*** RECORDS PROVIDED ***
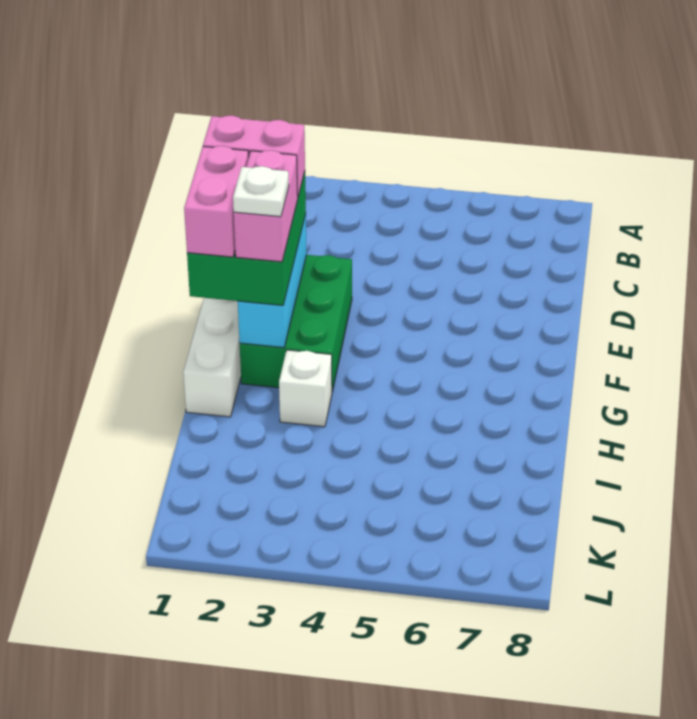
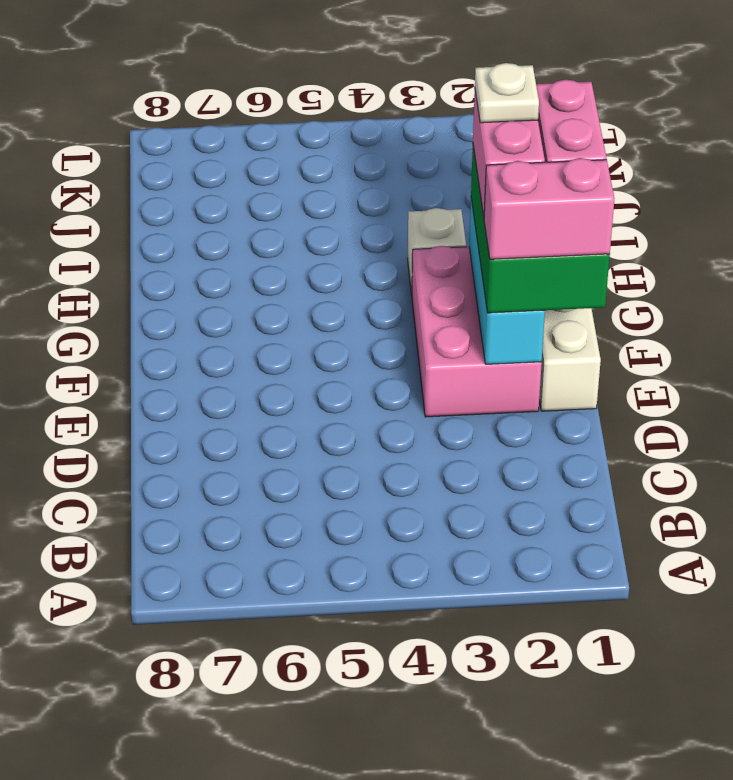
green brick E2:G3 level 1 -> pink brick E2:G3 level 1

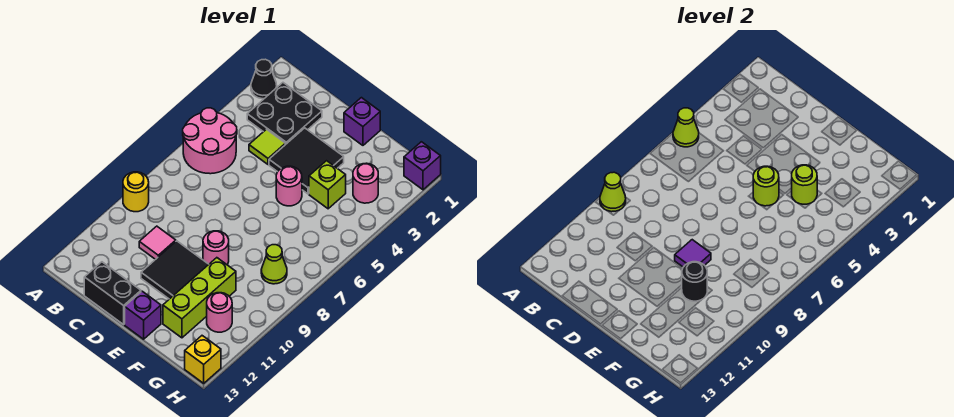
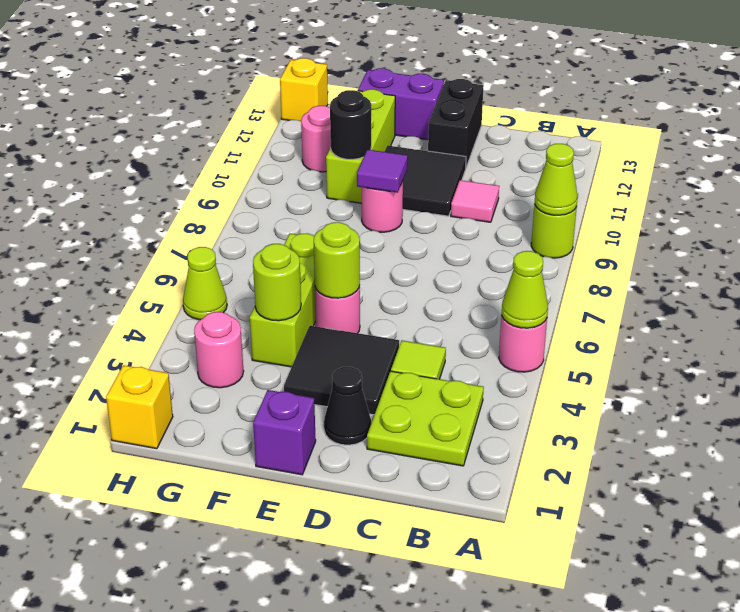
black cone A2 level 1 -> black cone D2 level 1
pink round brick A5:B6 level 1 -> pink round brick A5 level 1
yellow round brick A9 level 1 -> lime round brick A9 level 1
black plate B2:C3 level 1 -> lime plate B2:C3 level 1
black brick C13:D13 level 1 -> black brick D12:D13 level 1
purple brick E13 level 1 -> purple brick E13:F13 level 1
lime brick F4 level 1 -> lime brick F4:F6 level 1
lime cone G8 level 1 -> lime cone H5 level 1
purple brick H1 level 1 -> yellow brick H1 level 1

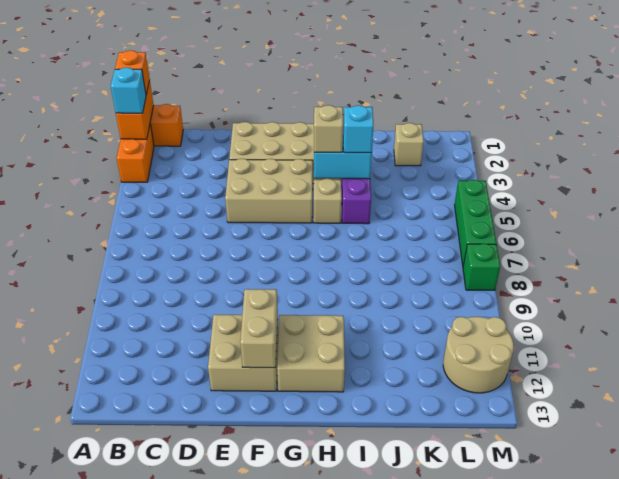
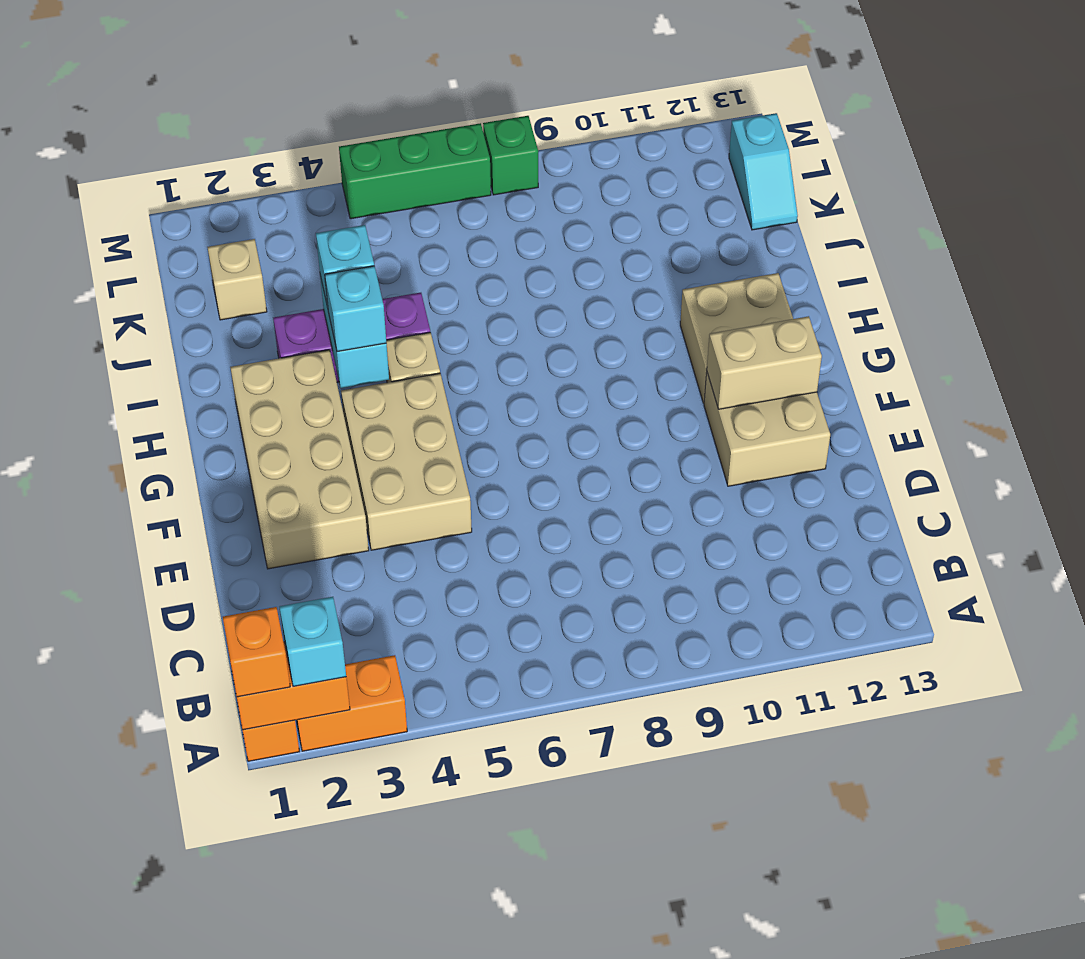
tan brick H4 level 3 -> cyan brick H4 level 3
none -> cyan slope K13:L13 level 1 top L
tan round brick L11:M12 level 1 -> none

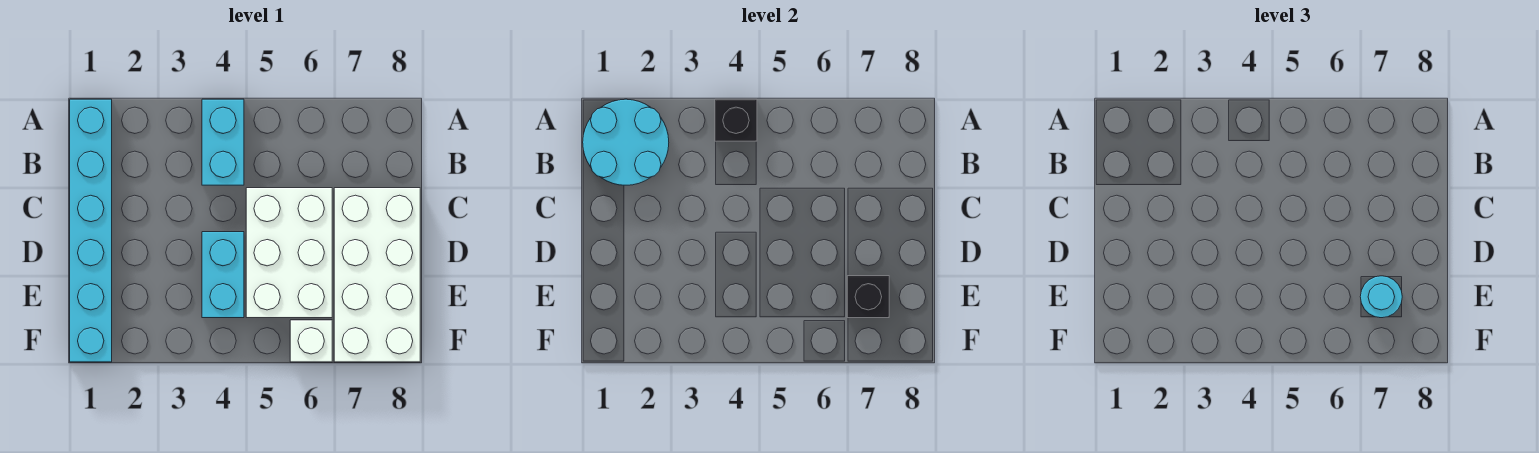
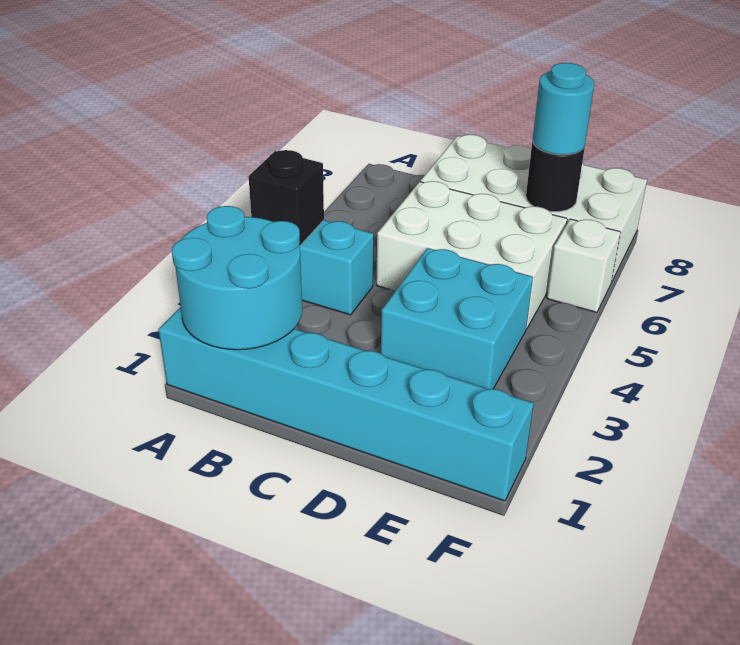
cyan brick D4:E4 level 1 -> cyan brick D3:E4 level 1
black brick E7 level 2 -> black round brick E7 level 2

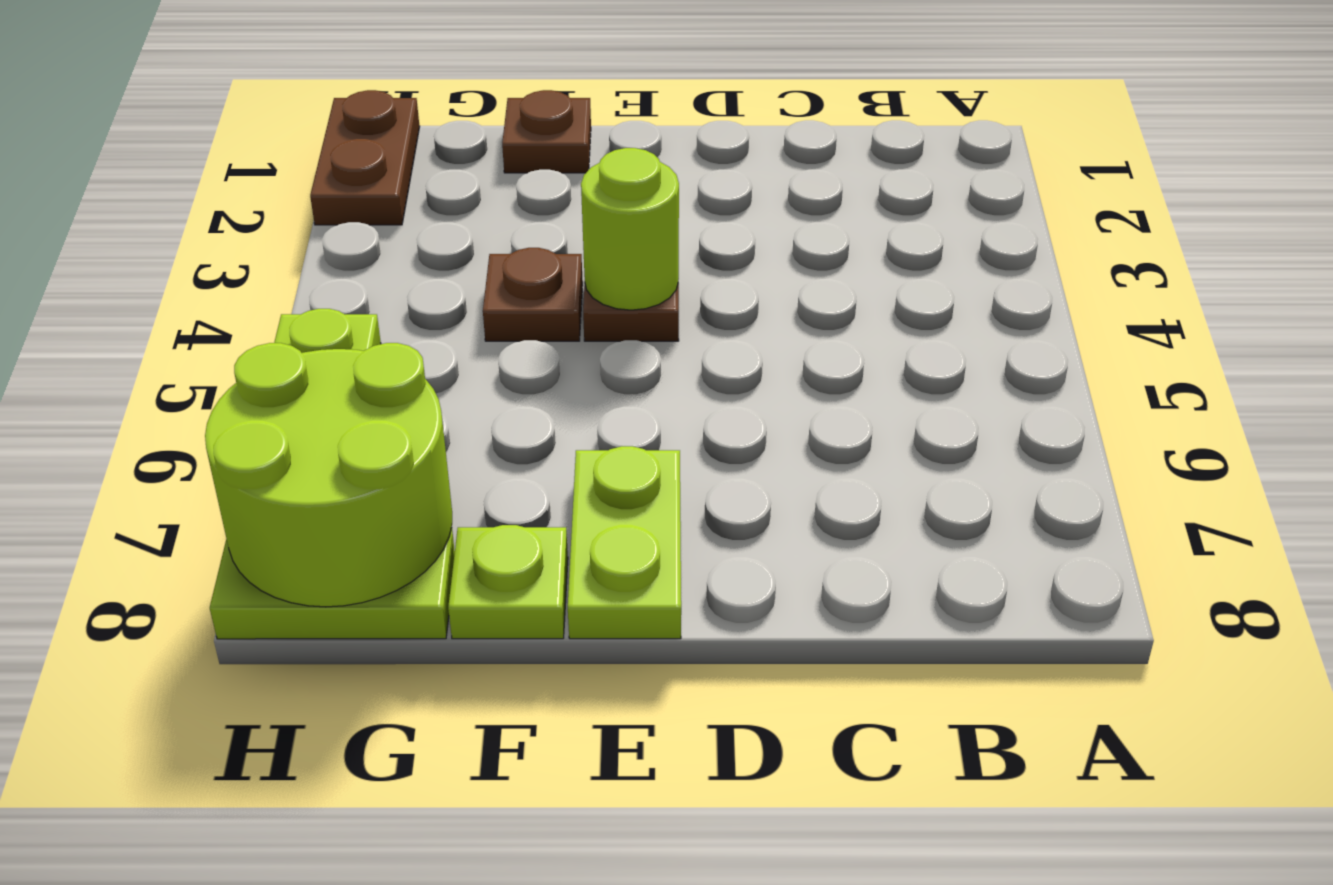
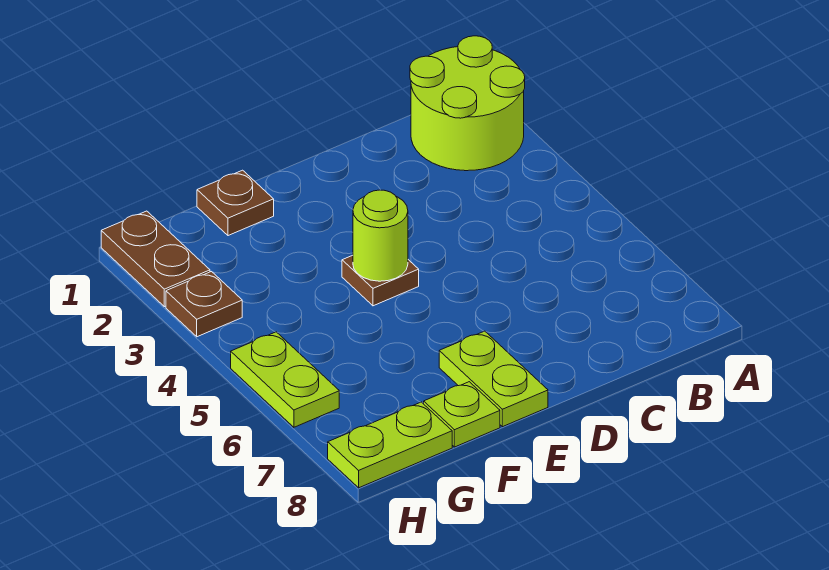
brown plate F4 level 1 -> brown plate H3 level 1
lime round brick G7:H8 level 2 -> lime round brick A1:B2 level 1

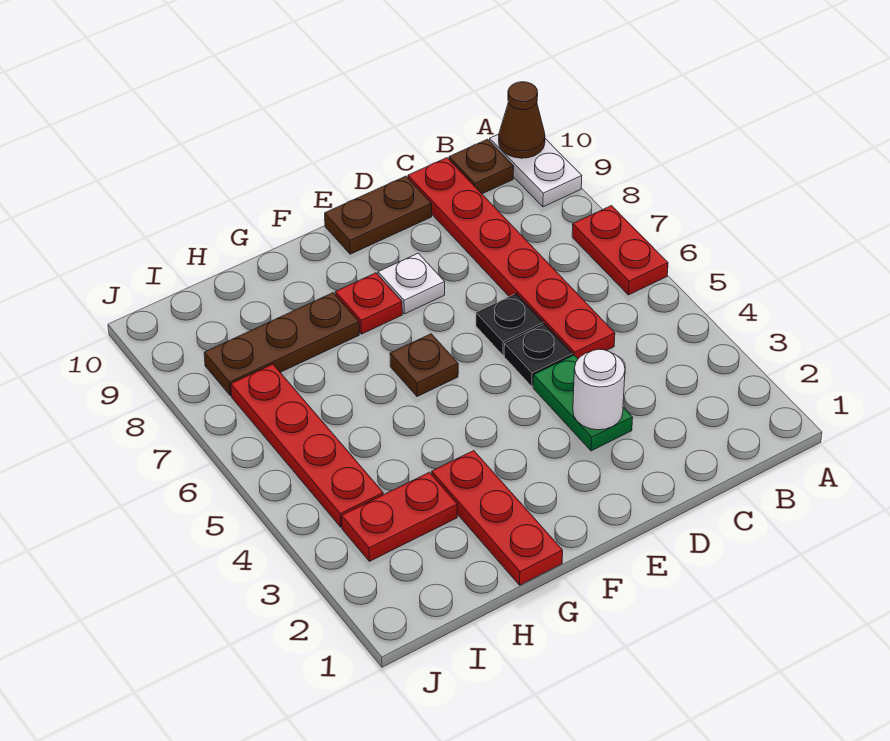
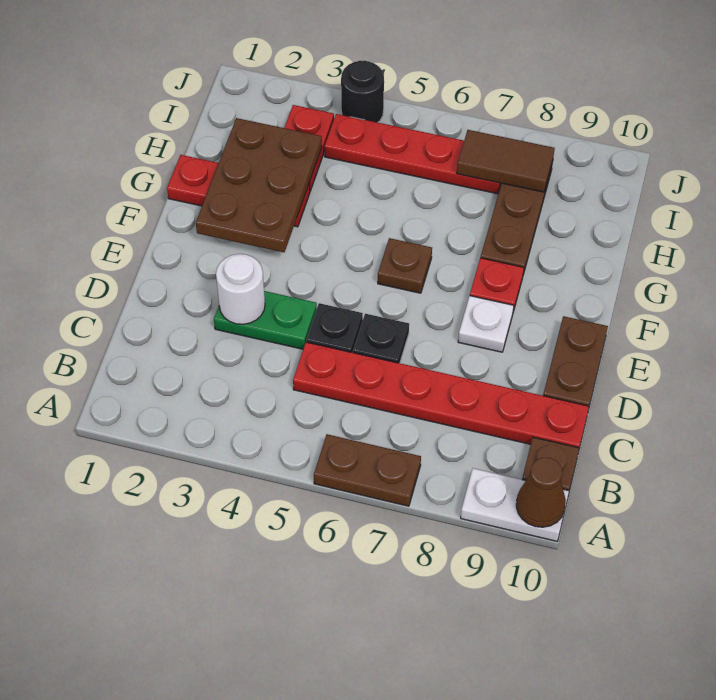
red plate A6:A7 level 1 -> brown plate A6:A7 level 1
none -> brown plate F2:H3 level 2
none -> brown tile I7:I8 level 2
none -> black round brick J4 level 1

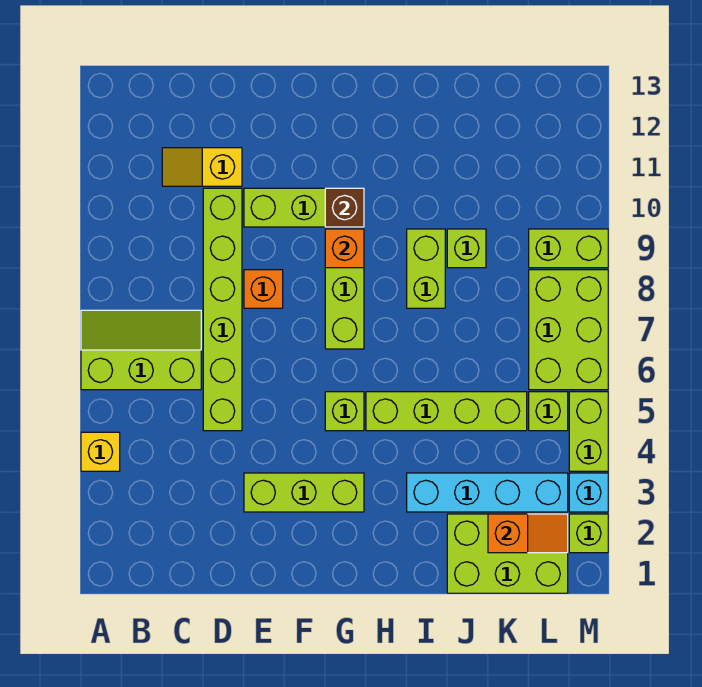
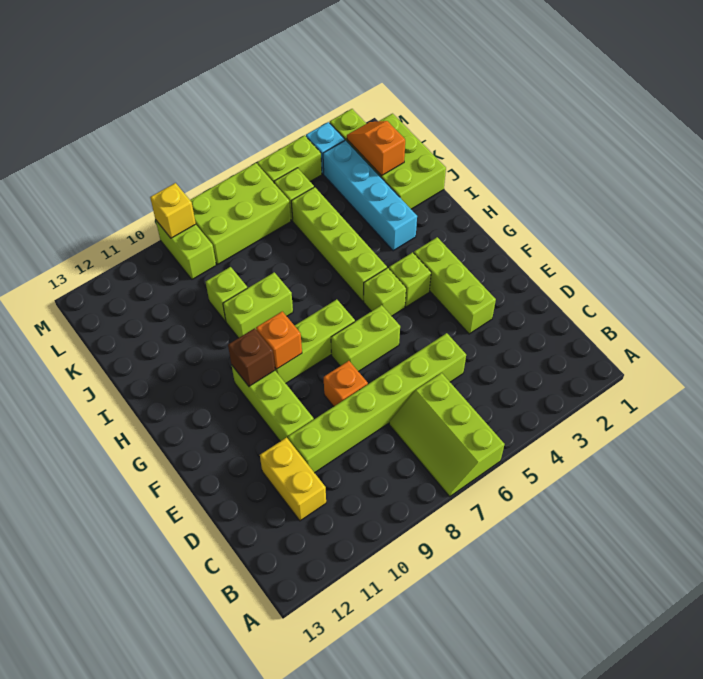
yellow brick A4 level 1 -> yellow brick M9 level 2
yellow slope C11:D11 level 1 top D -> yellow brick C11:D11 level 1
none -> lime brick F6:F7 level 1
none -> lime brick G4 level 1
***
▶ _WHAT IS EXPECTED_
Beginning with the line above that contains "yellow round brick" and ending with the line that contains "cyan brick D4:E4", quote each line exactly, keeping out the pictures.

▶ _RESPONSE BELOW_
yellow round brick A9 level 1 -> lime round brick A9 level 1
black plate B2:C3 level 1 -> lime plate B2:C3 level 1
black brick C13:D13 level 1 -> black brick D12:D13 level 1
purple brick E13 level 1 -> purple brick E13:F13 level 1
lime brick F4 level 1 -> lime brick F4:F6 level 1
lime cone G8 level 1 -> lime cone H5 level 1
purple brick H1 level 1 -> yellow brick H1 level 1

tan brick H4 level 3 -> cyan brick H4 level 3
none -> cyan slope K13:L13 level 1 top L
tan round brick L11:M12 level 1 -> none

cyan brick D4:E4 level 1 -> cyan brick D3:E4 level 1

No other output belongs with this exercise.